━━━━━ Extracted material ━━━━━

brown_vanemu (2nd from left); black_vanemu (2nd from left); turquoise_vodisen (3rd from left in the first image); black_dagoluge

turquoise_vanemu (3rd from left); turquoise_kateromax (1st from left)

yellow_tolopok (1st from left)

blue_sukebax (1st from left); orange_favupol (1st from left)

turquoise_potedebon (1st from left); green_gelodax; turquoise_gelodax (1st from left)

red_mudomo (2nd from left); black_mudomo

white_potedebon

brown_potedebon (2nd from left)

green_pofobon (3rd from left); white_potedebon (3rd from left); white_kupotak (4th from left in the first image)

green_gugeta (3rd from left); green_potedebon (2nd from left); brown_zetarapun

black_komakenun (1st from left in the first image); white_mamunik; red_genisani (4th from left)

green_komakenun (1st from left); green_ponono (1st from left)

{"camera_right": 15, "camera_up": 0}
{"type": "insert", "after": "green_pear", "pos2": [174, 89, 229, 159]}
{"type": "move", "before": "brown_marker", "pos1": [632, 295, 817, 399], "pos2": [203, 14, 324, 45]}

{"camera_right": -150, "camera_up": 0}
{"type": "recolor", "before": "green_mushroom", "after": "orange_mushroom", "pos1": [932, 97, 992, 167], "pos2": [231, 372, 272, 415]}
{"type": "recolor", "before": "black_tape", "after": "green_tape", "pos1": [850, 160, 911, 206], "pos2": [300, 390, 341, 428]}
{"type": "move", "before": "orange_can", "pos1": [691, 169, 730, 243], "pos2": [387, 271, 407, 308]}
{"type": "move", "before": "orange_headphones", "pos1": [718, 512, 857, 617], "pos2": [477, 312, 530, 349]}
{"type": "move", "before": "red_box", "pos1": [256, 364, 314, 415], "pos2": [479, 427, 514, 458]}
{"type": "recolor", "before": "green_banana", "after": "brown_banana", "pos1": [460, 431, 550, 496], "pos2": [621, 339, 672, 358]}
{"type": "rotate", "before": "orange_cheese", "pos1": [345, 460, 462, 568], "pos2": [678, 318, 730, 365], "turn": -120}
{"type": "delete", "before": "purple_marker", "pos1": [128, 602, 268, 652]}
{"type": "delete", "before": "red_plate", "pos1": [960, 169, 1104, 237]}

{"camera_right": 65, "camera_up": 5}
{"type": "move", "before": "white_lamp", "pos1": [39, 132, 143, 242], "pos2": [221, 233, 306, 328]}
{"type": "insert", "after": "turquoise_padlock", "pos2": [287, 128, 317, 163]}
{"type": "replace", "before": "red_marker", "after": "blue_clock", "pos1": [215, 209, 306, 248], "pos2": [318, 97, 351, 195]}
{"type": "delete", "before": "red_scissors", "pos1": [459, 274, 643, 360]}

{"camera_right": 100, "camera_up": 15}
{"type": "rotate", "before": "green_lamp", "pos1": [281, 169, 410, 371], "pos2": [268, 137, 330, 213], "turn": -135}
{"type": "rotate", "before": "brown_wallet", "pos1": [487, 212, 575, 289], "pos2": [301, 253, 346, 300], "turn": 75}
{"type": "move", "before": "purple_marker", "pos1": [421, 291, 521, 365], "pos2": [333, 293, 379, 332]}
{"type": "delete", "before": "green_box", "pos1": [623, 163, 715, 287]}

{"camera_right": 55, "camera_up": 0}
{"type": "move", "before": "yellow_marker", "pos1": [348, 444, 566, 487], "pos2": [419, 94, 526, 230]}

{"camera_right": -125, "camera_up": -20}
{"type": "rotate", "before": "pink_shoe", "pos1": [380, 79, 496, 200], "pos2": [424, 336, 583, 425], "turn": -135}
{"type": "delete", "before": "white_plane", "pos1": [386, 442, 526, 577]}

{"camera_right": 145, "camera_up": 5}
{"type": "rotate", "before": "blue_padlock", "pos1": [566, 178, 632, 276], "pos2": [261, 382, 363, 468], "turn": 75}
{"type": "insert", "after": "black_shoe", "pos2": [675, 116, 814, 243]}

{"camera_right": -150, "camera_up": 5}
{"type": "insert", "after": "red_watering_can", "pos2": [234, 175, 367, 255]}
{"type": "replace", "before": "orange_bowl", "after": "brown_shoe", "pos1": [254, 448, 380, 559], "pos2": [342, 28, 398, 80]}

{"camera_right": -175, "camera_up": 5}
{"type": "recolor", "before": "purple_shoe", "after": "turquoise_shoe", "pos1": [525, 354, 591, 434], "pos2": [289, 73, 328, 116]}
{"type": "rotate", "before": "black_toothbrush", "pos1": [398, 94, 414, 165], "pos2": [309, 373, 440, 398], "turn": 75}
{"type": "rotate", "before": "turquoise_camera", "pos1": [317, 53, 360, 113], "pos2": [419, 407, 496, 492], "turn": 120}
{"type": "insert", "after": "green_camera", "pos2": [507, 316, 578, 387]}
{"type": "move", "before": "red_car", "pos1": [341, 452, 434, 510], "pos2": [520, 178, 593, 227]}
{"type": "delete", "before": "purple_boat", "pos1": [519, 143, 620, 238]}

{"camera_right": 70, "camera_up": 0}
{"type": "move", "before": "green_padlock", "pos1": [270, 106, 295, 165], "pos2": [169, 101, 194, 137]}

━━━━━

## [Exercise aim]
Return all of the entries exactly as they were supplied.

## [Exercise solution]
brown_vanemu (2nd from left); black_vanemu (2nd from left); turquoise_vodisen (3rd from left in the first image); black_dagoluge

turquoise_vanemu (3rd from left); turquoise_kateromax (1st from left)

yellow_tolopok (1st from left)

blue_sukebax (1st from left); orange_favupol (1st from left)

turquoise_potedebon (1st from left); green_gelodax; turquoise_gelodax (1st from left)

red_mudomo (2nd from left); black_mudomo

white_potedebon

brown_potedebon (2nd from left)

green_pofobon (3rd from left); white_potedebon (3rd from left); white_kupotak (4th from left in the first image)

green_gugeta (3rd from left); green_potedebon (2nd from left); brown_zetarapun

black_komakenun (1st from left in the first image); white_mamunik; red_genisani (4th from left)

green_komakenun (1st from left); green_ponono (1st from left)

{"camera_right": 15, "camera_up": 0}
{"type": "insert", "after": "green_pear", "pos2": [174, 89, 229, 159]}
{"type": "move", "before": "brown_marker", "pos1": [632, 295, 817, 399], "pos2": [203, 14, 324, 45]}

{"camera_right": -150, "camera_up": 0}
{"type": "recolor", "before": "green_mushroom", "after": "orange_mushroom", "pos1": [932, 97, 992, 167], "pos2": [231, 372, 272, 415]}
{"type": "recolor", "before": "black_tape", "after": "green_tape", "pos1": [850, 160, 911, 206], "pos2": [300, 390, 341, 428]}
{"type": "move", "before": "orange_can", "pos1": [691, 169, 730, 243], "pos2": [387, 271, 407, 308]}
{"type": "move", "before": "orange_headphones", "pos1": [718, 512, 857, 617], "pos2": [477, 312, 530, 349]}
{"type": "move", "before": "red_box", "pos1": [256, 364, 314, 415], "pos2": [479, 427, 514, 458]}
{"type": "recolor", "before": "green_banana", "after": "brown_banana", "pos1": [460, 431, 550, 496], "pos2": [621, 339, 672, 358]}
{"type": "rotate", "before": "orange_cheese", "pos1": [345, 460, 462, 568], "pos2": [678, 318, 730, 365], "turn": -120}
{"type": "delete", "before": "purple_marker", "pos1": [128, 602, 268, 652]}
{"type": "delete", "before": "red_plate", "pos1": [960, 169, 1104, 237]}

{"camera_right": 65, "camera_up": 5}
{"type": "move", "before": "white_lamp", "pos1": [39, 132, 143, 242], "pos2": [221, 233, 306, 328]}
{"type": "insert", "after": "turquoise_padlock", "pos2": [287, 128, 317, 163]}
{"type": "replace", "before": "red_marker", "after": "blue_clock", "pos1": [215, 209, 306, 248], "pos2": [318, 97, 351, 195]}
{"type": "delete", "before": "red_scissors", "pos1": [459, 274, 643, 360]}

{"camera_right": 100, "camera_up": 15}
{"type": "rotate", "before": "green_lamp", "pos1": [281, 169, 410, 371], "pos2": [268, 137, 330, 213], "turn": -135}
{"type": "rotate", "before": "brown_wallet", "pos1": [487, 212, 575, 289], "pos2": [301, 253, 346, 300], "turn": 75}
{"type": "move", "before": "purple_marker", "pos1": [421, 291, 521, 365], "pos2": [333, 293, 379, 332]}
{"type": "delete", "before": "green_box", "pos1": [623, 163, 715, 287]}

{"camera_right": 55, "camera_up": 0}
{"type": "move", "before": "yellow_marker", "pos1": [348, 444, 566, 487], "pos2": [419, 94, 526, 230]}

{"camera_right": -125, "camera_up": -20}
{"type": "rotate", "before": "pink_shoe", "pos1": [380, 79, 496, 200], "pos2": [424, 336, 583, 425], "turn": -135}
{"type": "delete", "before": "white_plane", "pos1": [386, 442, 526, 577]}

{"camera_right": 145, "camera_up": 5}
{"type": "rotate", "before": "blue_padlock", "pos1": [566, 178, 632, 276], "pos2": [261, 382, 363, 468], "turn": 75}
{"type": "insert", "after": "black_shoe", "pos2": [675, 116, 814, 243]}

{"camera_right": -150, "camera_up": 5}
{"type": "insert", "after": "red_watering_can", "pos2": [234, 175, 367, 255]}
{"type": "replace", "before": "orange_bowl", "after": "brown_shoe", "pos1": [254, 448, 380, 559], "pos2": [342, 28, 398, 80]}

{"camera_right": -175, "camera_up": 5}
{"type": "recolor", "before": "purple_shoe", "after": "turquoise_shoe", "pos1": [525, 354, 591, 434], "pos2": [289, 73, 328, 116]}
{"type": "rotate", "before": "black_toothbrush", "pos1": [398, 94, 414, 165], "pos2": [309, 373, 440, 398], "turn": 75}
{"type": "rotate", "before": "turquoise_camera", "pos1": [317, 53, 360, 113], "pos2": [419, 407, 496, 492], "turn": 120}
{"type": "insert", "after": "green_camera", "pos2": [507, 316, 578, 387]}
{"type": "move", "before": "red_car", "pos1": [341, 452, 434, 510], "pos2": [520, 178, 593, 227]}
{"type": "delete", "before": "purple_boat", "pos1": [519, 143, 620, 238]}

{"camera_right": 70, "camera_up": 0}
{"type": "move", "before": "green_padlock", "pos1": [270, 106, 295, 165], "pos2": [169, 101, 194, 137]}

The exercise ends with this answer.